Instructions to follow: An exact, complete copy of the entries is needed, with the pictures left out.
=== Data records ===
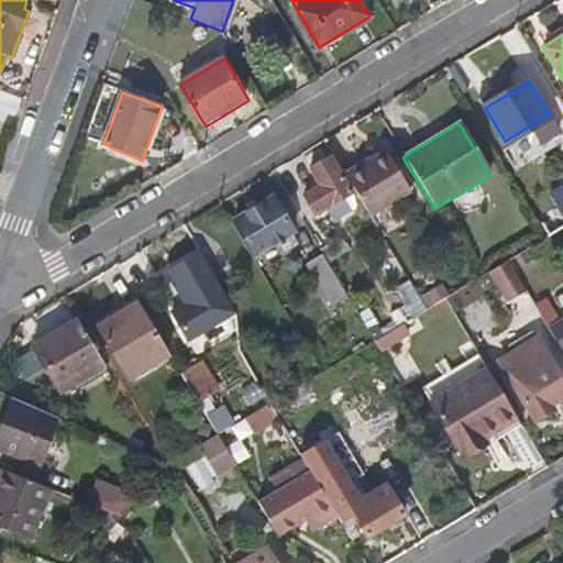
[(352,194),(330,158),(309,170),(319,186),(305,195),(316,216),(352,194)]
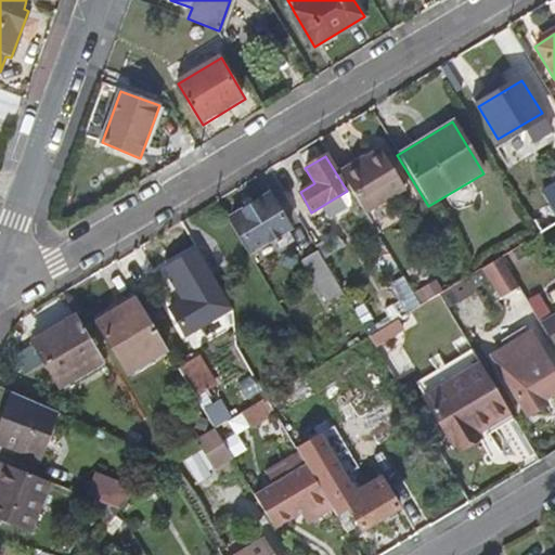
[(344,178),(368,217),(403,194),(379,156),(344,178)]
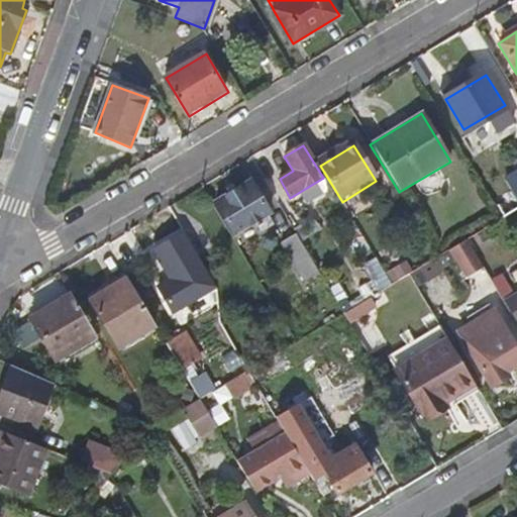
[(268,215),(248,183),(214,203),(233,235),(268,215)]
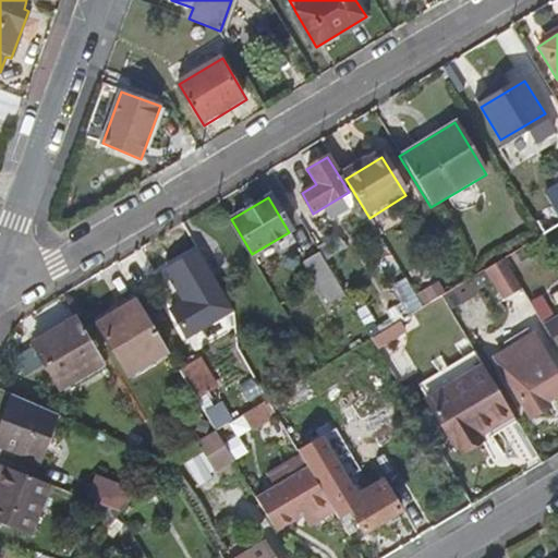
[(225,295),(197,251),(167,269),(193,315),(225,295)]
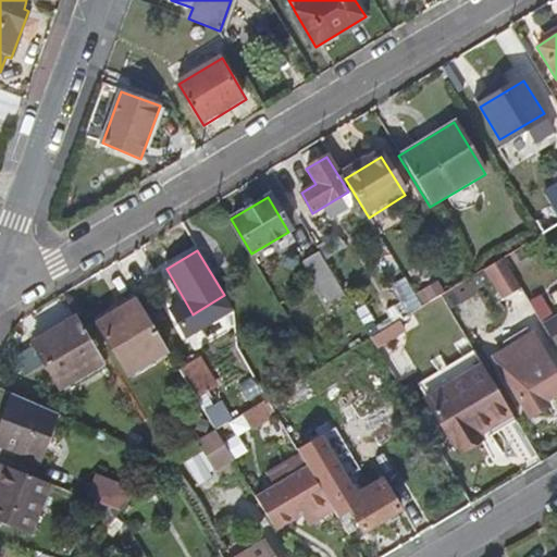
[(329,308),(345,297),(317,250),(298,262),(329,308)]
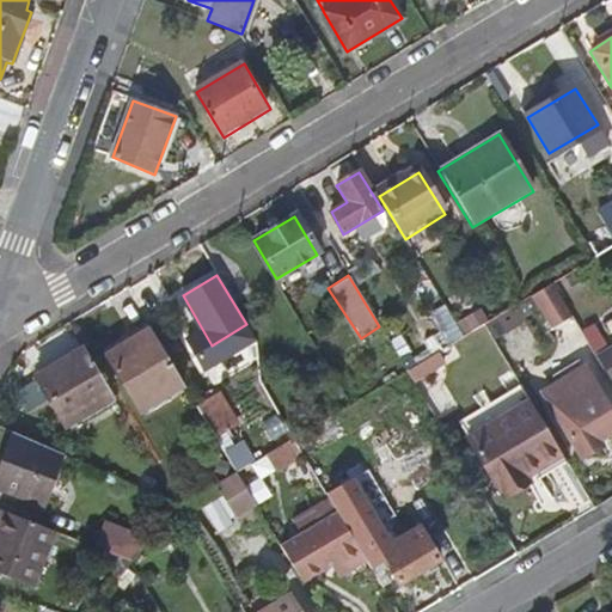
[(552,325),(571,313),(554,282),(534,294),(534,295),(516,307),(524,318),(542,307),(552,325)]
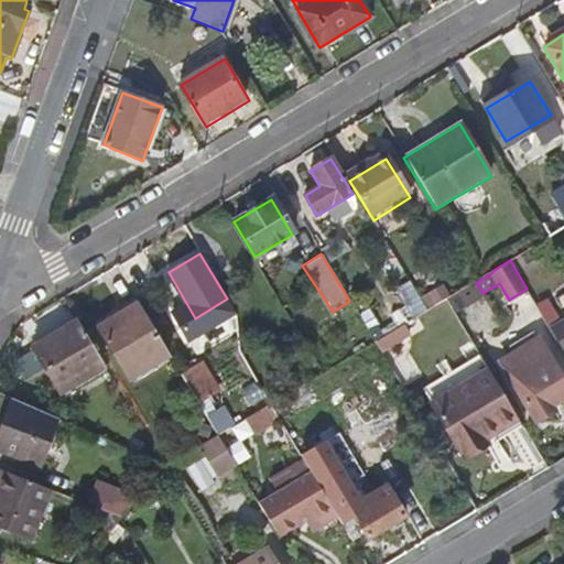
[(402,272),(396,262),(381,271),(388,282),(402,272)]
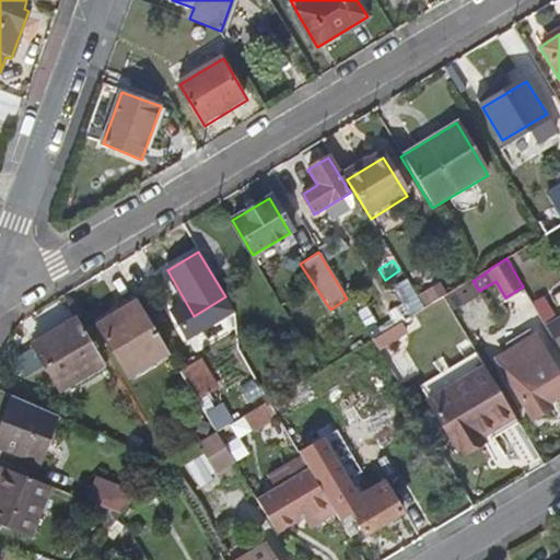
[(424,308),(407,279),(393,288),(410,316),(424,308)]
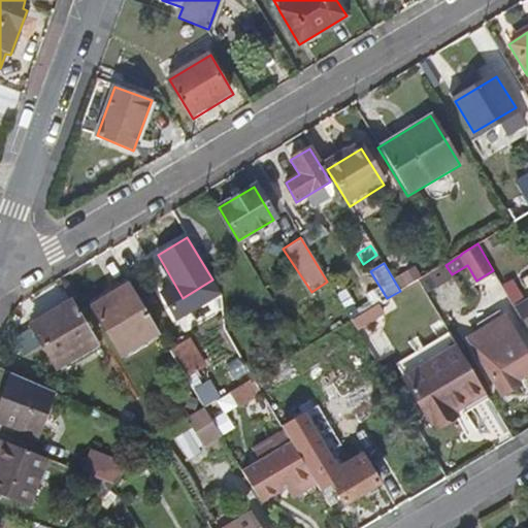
[(158,331),(130,285),(92,308),(122,355),(158,331)]
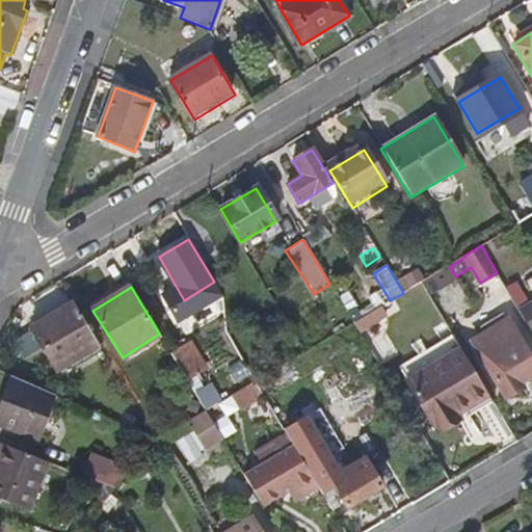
[(531,301),(519,310),(531,331),(531,301)]
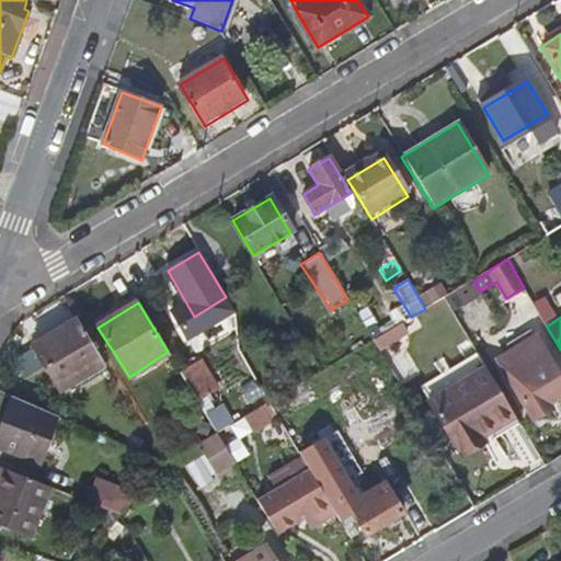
[(104,365),(78,322),(34,347),(59,391),(104,365)]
===
Solution:
[(352,194),(330,158),(309,170),(319,186),(305,195),(316,216),(352,194)]
[(344,178),(368,217),(403,194),(379,156),(344,178)]
[(268,215),(248,183),(214,203),(233,235),(268,215)]
[(225,295),(197,251),(167,269),(193,315),(225,295)]
[(329,308),(345,297),(317,250),(298,262),(329,308)]
[(552,325),(571,313),(554,282),(534,294),(534,295),(516,307),(524,318),(542,307),(552,325)]
[(402,272),(396,262),(381,271),(388,282),(402,272)]
[(424,308),(407,279),(393,288),(410,316),(424,308)]
[(158,331),(130,285),(92,308),(122,355),(158,331)]
[(531,301),(519,310),(531,331),(531,301)]
[(104,365),(78,322),(34,347),(59,391),(104,365)]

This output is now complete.